Records shown section start

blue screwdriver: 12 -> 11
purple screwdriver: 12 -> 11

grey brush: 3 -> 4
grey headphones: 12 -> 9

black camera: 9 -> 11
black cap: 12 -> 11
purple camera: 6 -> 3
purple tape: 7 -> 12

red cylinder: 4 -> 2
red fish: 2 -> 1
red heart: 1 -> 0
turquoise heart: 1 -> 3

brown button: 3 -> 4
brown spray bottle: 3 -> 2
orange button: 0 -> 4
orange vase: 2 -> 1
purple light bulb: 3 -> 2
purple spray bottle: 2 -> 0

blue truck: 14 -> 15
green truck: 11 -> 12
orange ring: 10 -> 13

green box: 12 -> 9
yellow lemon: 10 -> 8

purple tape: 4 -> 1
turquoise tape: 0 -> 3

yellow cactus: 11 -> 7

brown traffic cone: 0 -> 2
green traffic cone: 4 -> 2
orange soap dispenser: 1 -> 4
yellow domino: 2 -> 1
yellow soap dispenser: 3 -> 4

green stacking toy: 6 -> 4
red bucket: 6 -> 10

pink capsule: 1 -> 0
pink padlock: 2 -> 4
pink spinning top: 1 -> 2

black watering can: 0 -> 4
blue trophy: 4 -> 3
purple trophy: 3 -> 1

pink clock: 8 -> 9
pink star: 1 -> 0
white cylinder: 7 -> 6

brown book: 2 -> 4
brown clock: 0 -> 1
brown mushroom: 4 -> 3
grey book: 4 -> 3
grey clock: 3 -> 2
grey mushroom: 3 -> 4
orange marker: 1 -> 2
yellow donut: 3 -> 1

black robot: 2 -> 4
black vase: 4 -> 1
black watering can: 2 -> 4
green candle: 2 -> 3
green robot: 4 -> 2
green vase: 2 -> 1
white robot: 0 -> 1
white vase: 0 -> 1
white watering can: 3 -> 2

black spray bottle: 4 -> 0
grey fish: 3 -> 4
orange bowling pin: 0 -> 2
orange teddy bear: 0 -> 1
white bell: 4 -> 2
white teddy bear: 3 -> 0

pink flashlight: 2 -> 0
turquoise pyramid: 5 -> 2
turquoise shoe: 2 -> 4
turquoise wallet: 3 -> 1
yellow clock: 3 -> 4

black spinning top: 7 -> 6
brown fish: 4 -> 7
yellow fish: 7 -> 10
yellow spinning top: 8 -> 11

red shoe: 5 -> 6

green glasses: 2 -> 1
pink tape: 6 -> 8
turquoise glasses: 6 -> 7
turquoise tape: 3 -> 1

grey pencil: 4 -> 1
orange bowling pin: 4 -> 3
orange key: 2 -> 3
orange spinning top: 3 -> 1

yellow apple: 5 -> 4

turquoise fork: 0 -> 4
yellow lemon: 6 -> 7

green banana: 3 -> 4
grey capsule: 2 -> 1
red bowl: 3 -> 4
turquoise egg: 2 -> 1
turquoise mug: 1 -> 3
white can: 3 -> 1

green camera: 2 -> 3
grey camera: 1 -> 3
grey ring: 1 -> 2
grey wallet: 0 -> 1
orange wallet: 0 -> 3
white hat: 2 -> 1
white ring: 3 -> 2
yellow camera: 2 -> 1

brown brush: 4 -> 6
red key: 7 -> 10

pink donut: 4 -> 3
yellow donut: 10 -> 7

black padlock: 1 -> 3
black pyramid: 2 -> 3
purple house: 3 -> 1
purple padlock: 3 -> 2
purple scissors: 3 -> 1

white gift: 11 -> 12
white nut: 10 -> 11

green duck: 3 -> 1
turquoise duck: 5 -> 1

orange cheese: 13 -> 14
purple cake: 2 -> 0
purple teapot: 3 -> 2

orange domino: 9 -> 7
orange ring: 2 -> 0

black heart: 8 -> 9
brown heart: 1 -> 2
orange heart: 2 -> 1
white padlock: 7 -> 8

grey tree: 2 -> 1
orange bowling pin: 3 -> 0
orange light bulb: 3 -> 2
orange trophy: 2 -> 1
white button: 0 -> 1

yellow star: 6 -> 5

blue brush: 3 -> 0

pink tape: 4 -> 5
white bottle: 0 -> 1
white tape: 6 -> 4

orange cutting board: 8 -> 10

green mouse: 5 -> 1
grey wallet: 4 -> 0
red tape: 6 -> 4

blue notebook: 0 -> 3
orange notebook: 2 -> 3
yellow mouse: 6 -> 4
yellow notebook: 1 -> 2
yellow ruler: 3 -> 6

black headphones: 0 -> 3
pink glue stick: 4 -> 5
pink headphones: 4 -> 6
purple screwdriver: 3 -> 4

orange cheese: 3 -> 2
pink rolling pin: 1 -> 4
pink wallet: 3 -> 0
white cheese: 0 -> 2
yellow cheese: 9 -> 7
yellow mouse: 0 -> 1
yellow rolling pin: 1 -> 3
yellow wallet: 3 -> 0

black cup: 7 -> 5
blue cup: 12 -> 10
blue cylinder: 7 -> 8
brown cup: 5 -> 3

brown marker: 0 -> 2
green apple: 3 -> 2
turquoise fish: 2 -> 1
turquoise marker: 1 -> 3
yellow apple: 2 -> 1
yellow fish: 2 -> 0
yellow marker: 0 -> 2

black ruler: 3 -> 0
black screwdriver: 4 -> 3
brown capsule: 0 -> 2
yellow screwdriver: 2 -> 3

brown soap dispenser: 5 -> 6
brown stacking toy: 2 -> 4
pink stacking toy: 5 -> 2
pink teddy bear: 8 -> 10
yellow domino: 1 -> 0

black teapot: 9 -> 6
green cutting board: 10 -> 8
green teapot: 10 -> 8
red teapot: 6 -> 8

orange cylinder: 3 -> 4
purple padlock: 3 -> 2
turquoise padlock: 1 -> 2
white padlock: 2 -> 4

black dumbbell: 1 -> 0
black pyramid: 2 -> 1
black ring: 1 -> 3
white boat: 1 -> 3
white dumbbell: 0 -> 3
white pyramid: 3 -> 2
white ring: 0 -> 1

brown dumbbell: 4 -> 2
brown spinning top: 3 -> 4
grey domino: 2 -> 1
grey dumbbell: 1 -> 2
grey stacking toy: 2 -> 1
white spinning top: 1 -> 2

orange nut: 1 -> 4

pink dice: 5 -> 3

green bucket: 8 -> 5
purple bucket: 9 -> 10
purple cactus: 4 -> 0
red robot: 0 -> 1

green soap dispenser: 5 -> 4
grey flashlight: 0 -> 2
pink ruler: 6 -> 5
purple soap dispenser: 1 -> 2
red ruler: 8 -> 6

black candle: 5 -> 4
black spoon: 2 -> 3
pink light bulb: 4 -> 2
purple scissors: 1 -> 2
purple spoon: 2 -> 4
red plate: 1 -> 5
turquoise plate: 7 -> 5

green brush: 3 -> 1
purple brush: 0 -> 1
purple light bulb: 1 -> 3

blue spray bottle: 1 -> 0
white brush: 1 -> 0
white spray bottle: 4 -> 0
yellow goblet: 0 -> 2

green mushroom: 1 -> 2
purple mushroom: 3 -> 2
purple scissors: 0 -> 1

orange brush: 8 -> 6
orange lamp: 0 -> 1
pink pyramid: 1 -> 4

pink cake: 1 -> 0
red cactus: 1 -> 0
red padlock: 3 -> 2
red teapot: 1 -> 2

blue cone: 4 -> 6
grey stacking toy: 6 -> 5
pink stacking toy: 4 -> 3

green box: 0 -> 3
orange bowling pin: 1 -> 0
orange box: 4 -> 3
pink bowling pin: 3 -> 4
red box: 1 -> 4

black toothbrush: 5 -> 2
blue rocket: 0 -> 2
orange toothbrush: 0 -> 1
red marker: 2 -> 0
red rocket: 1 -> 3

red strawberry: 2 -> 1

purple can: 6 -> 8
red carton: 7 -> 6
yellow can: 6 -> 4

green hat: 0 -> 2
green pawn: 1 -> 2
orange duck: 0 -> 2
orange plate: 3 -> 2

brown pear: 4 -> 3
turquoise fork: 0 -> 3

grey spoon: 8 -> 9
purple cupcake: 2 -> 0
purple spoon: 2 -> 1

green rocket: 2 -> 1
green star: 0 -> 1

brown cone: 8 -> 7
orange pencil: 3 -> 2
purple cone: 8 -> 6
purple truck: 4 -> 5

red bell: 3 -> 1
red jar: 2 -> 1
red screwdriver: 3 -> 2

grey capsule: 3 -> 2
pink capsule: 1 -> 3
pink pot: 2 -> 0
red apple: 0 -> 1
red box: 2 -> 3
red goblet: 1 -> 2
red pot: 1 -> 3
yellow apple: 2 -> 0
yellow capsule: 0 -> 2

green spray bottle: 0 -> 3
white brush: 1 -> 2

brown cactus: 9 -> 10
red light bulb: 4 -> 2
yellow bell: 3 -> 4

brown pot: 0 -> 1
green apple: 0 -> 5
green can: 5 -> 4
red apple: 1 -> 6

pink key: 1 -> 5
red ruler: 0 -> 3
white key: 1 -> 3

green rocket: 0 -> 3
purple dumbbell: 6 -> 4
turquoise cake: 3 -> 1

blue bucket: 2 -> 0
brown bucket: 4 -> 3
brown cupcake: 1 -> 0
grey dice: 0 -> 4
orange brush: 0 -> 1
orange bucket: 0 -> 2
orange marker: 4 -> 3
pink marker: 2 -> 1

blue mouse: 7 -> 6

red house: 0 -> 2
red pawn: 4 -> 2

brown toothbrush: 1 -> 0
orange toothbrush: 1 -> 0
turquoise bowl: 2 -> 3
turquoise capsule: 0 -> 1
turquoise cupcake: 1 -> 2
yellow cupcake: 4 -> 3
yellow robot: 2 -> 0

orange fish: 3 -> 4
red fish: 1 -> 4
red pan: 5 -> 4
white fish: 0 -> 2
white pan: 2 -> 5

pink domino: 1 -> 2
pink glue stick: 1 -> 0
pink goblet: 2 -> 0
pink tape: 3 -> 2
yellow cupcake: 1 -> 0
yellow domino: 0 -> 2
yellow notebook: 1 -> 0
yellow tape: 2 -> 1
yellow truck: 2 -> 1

Records shown section end

▸ **What is being asked**: In the answer, the lines from the first line of the data above through the line containing "brown button: 3 -> 4" must appear exactly as written, with nothing else.

▸ **Output for this exercise**:
blue screwdriver: 12 -> 11
purple screwdriver: 12 -> 11

grey brush: 3 -> 4
grey headphones: 12 -> 9

black camera: 9 -> 11
black cap: 12 -> 11
purple camera: 6 -> 3
purple tape: 7 -> 12

red cylinder: 4 -> 2
red fish: 2 -> 1
red heart: 1 -> 0
turquoise heart: 1 -> 3

brown button: 3 -> 4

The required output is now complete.